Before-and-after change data
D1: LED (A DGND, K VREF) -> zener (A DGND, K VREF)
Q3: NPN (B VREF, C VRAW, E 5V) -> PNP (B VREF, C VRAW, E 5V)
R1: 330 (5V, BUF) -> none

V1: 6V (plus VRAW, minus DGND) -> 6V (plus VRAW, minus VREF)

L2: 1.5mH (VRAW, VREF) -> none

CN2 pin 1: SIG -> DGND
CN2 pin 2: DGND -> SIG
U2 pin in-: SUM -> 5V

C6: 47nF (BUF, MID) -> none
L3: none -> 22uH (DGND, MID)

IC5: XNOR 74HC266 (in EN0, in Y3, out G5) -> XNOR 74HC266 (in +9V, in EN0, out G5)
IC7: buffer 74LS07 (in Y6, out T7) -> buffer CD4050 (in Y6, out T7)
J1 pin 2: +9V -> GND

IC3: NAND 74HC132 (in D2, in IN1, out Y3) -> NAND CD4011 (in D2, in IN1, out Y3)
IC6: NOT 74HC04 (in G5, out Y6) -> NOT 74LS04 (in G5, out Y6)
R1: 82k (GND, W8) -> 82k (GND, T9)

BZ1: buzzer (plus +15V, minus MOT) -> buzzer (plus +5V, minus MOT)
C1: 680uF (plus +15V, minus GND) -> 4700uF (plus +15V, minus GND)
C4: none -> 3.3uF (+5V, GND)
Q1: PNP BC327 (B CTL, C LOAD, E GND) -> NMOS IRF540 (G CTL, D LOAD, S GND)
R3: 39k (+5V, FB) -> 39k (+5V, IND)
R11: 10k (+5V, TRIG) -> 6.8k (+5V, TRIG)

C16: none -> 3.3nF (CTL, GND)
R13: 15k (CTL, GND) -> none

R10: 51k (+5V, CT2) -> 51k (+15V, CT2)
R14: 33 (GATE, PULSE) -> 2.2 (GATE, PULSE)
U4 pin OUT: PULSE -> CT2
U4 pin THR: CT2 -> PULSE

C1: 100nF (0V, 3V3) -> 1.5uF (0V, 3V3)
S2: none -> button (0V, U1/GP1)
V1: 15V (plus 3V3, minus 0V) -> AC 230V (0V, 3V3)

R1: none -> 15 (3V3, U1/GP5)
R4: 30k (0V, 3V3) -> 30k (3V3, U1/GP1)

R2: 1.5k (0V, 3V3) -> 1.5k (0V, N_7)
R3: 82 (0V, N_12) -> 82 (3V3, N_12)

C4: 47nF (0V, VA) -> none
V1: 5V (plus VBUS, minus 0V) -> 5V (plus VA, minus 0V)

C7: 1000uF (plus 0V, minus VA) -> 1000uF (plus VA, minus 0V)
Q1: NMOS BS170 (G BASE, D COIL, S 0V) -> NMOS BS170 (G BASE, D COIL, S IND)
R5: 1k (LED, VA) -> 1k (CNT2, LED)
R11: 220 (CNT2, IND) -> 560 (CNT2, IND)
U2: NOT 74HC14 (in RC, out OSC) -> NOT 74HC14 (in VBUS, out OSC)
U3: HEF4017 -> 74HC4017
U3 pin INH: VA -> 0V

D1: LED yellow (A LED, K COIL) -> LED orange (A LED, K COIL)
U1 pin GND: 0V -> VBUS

THE TASK: Write every record out again exactly.

ANSWER AREA:
D1: LED (A DGND, K VREF) -> zener (A DGND, K VREF)
Q3: NPN (B VREF, C VRAW, E 5V) -> PNP (B VREF, C VRAW, E 5V)
R1: 330 (5V, BUF) -> none

V1: 6V (plus VRAW, minus DGND) -> 6V (plus VRAW, minus VREF)

L2: 1.5mH (VRAW, VREF) -> none

CN2 pin 1: SIG -> DGND
CN2 pin 2: DGND -> SIG
U2 pin in-: SUM -> 5V

C6: 47nF (BUF, MID) -> none
L3: none -> 22uH (DGND, MID)

IC5: XNOR 74HC266 (in EN0, in Y3, out G5) -> XNOR 74HC266 (in +9V, in EN0, out G5)
IC7: buffer 74LS07 (in Y6, out T7) -> buffer CD4050 (in Y6, out T7)
J1 pin 2: +9V -> GND

IC3: NAND 74HC132 (in D2, in IN1, out Y3) -> NAND CD4011 (in D2, in IN1, out Y3)
IC6: NOT 74HC04 (in G5, out Y6) -> NOT 74LS04 (in G5, out Y6)
R1: 82k (GND, W8) -> 82k (GND, T9)

BZ1: buzzer (plus +15V, minus MOT) -> buzzer (plus +5V, minus MOT)
C1: 680uF (plus +15V, minus GND) -> 4700uF (plus +15V, minus GND)
C4: none -> 3.3uF (+5V, GND)
Q1: PNP BC327 (B CTL, C LOAD, E GND) -> NMOS IRF540 (G CTL, D LOAD, S GND)
R3: 39k (+5V, FB) -> 39k (+5V, IND)
R11: 10k (+5V, TRIG) -> 6.8k (+5V, TRIG)

C16: none -> 3.3nF (CTL, GND)
R13: 15k (CTL, GND) -> none

R10: 51k (+5V, CT2) -> 51k (+15V, CT2)
R14: 33 (GATE, PULSE) -> 2.2 (GATE, PULSE)
U4 pin OUT: PULSE -> CT2
U4 pin THR: CT2 -> PULSE

C1: 100nF (0V, 3V3) -> 1.5uF (0V, 3V3)
S2: none -> button (0V, U1/GP1)
V1: 15V (plus 3V3, minus 0V) -> AC 230V (0V, 3V3)

R1: none -> 15 (3V3, U1/GP5)
R4: 30k (0V, 3V3) -> 30k (3V3, U1/GP1)

R2: 1.5k (0V, 3V3) -> 1.5k (0V, N_7)
R3: 82 (0V, N_12) -> 82 (3V3, N_12)

C4: 47nF (0V, VA) -> none
V1: 5V (plus VBUS, minus 0V) -> 5V (plus VA, minus 0V)

C7: 1000uF (plus 0V, minus VA) -> 1000uF (plus VA, minus 0V)
Q1: NMOS BS170 (G BASE, D COIL, S 0V) -> NMOS BS170 (G BASE, D COIL, S IND)
R5: 1k (LED, VA) -> 1k (CNT2, LED)
R11: 220 (CNT2, IND) -> 560 (CNT2, IND)
U2: NOT 74HC14 (in RC, out OSC) -> NOT 74HC14 (in VBUS, out OSC)
U3: HEF4017 -> 74HC4017
U3 pin INH: VA -> 0V

D1: LED yellow (A LED, K COIL) -> LED orange (A LED, K COIL)
U1 pin GND: 0V -> VBUS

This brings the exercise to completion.